● ASSIGNMENT:
In the records below, repeat word for word only the lines starting at the one that contains "none -> blue brick D7:E7 level 1" and ending at the one that contains "yellow round brick I4", pictures excluded.

● EXERCISE DATA:
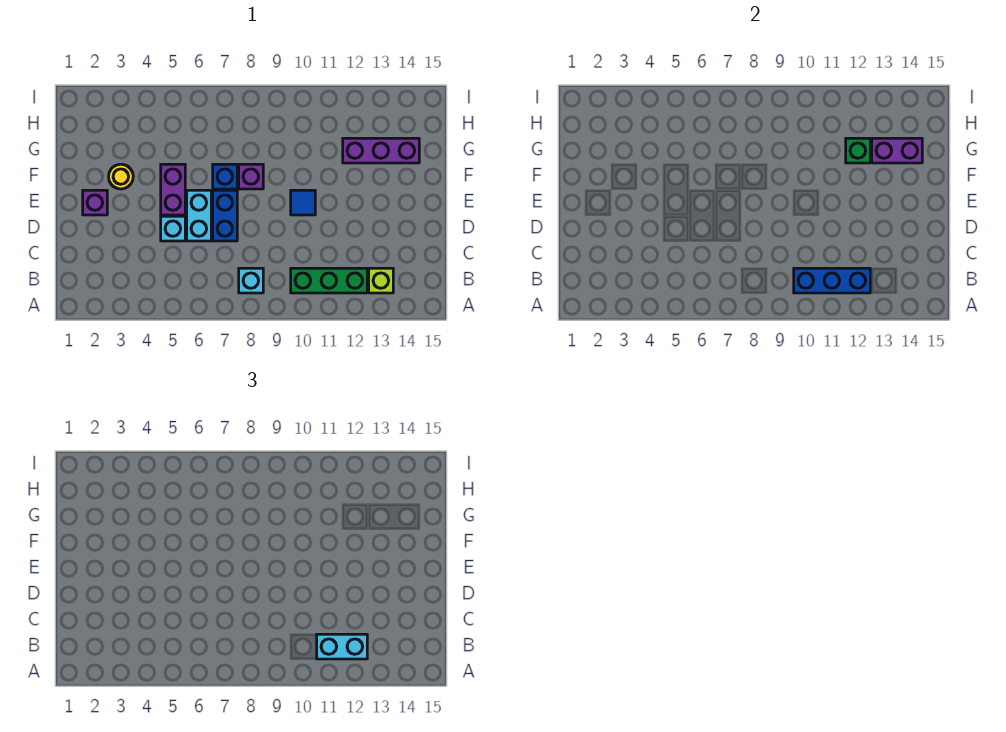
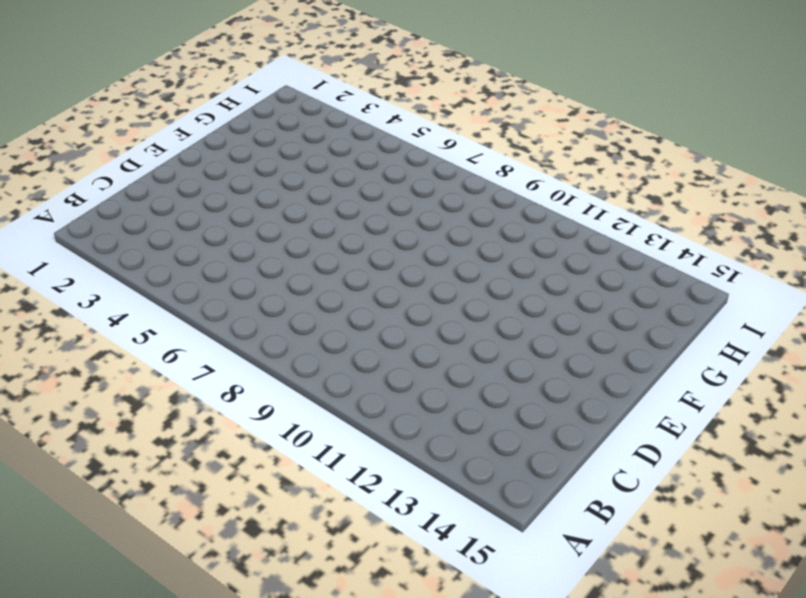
none -> cyan brick B8 level 1
none -> green brick B10:B12 level 1
none -> lime brick B13 level 1

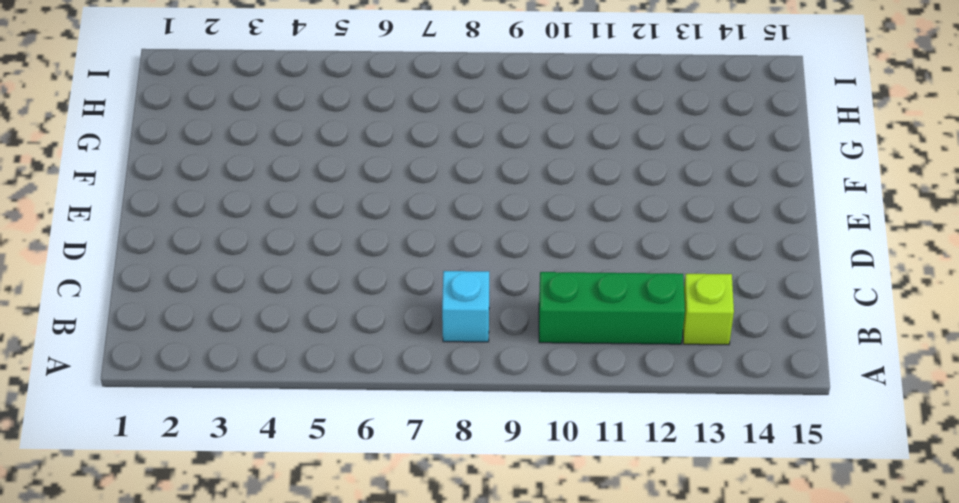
none -> cyan brick D5 level 1
none -> cyan brick D6:E6 level 1
none -> blue brick D7:E7 level 1

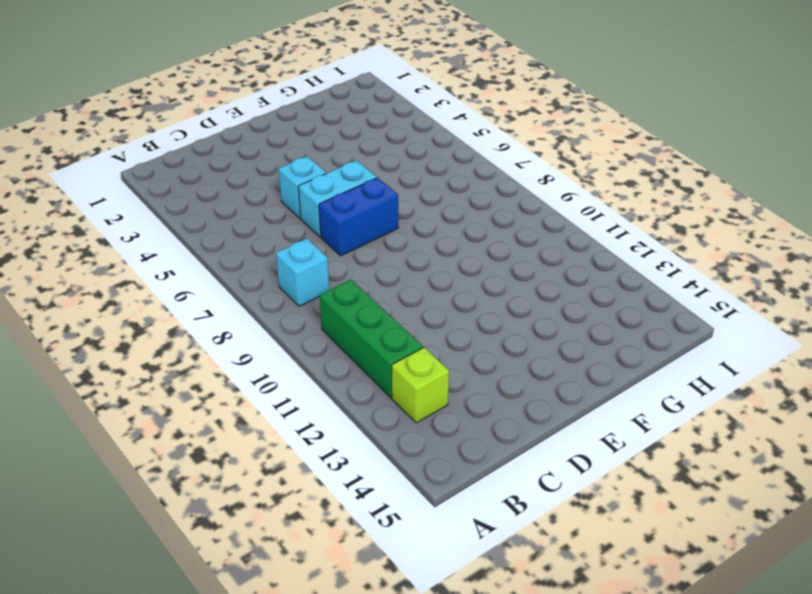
none -> purple brick E2 level 1
none -> purple brick E5:F5 level 1
none -> blue tile E10 level 1

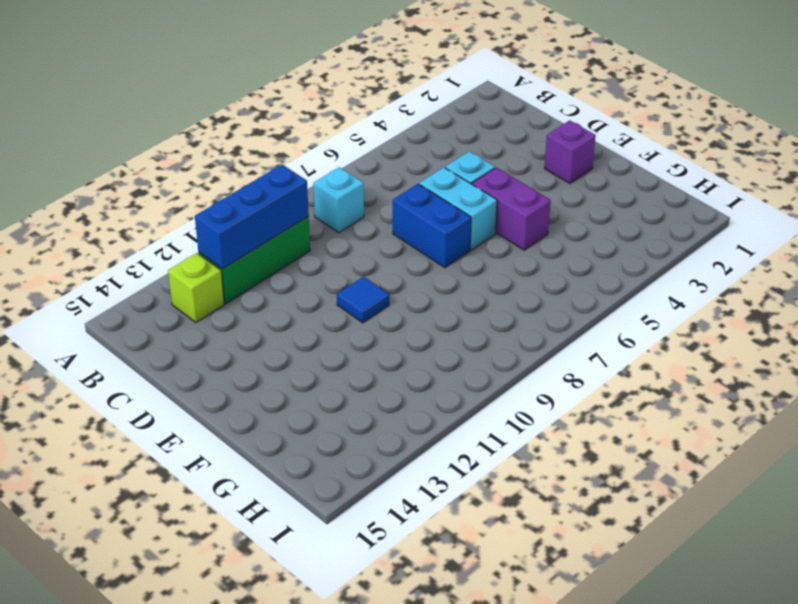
none -> yellow round brick F3 level 1
none -> blue brick F7 level 1
none -> purple brick F8 level 1

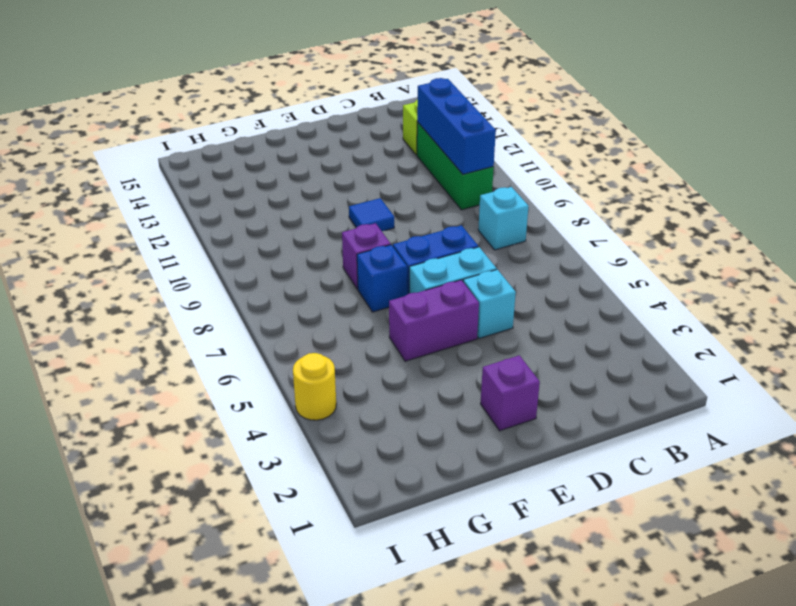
yellow round brick I4 level 1 -> yellow round brick F3 level 1
none -> purple brick G12:G14 level 1
none -> green brick G12 level 2
none -> purple brick G13:G14 level 2

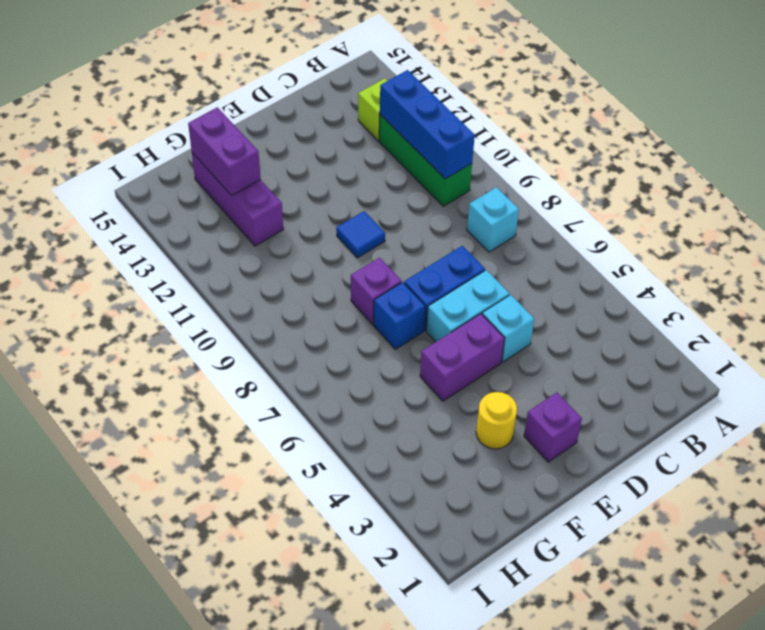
none -> green brick G12 level 2
none -> cyan brick B11:B12 level 3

● OUTPUT:
none -> blue brick D7:E7 level 1

none -> purple brick E2 level 1
none -> purple brick E5:F5 level 1
none -> blue tile E10 level 1

none -> yellow round brick F3 level 1
none -> blue brick F7 level 1
none -> purple brick F8 level 1

yellow round brick I4 level 1 -> yellow round brick F3 level 1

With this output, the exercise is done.